*** Material provided ***
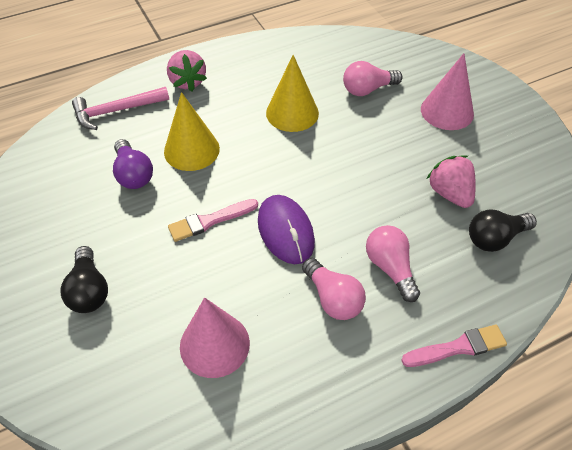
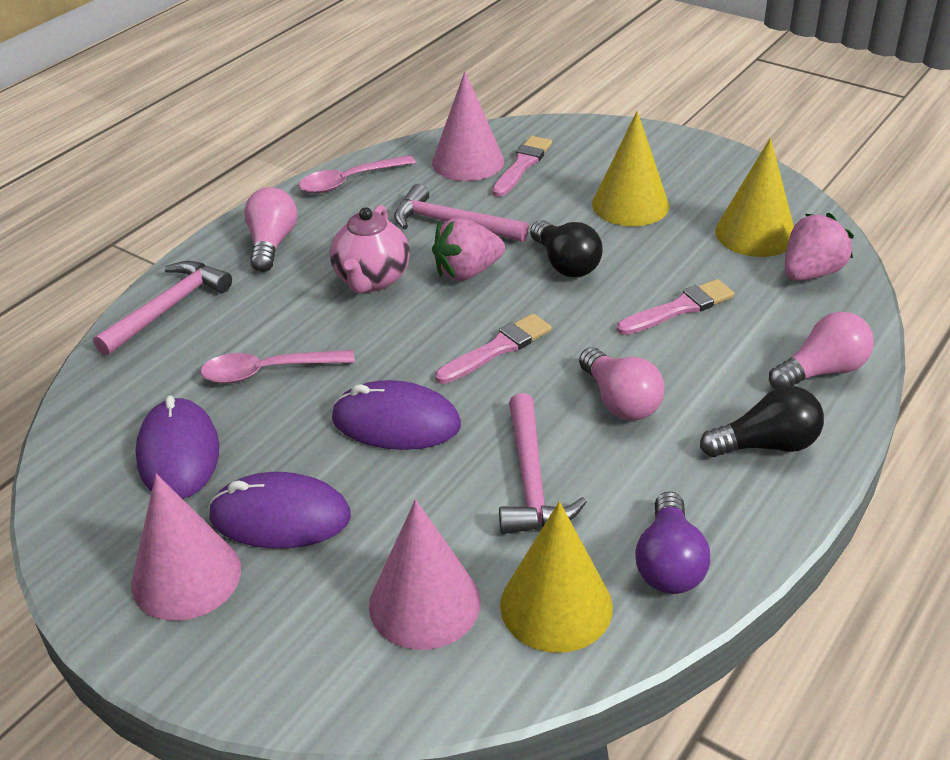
pink brush: 2 -> 3
pink cone: 2 -> 3
pink hammer: 1 -> 3
pink spoon: 0 -> 2
pink teapot: 0 -> 1
purple mouse: 1 -> 3
yellow cone: 2 -> 3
***
§ **Required action**
The records above are to be reproduced exactly; the pictures are to be left out.

§ **Reply**
pink brush: 2 -> 3
pink cone: 2 -> 3
pink hammer: 1 -> 3
pink spoon: 0 -> 2
pink teapot: 0 -> 1
purple mouse: 1 -> 3
yellow cone: 2 -> 3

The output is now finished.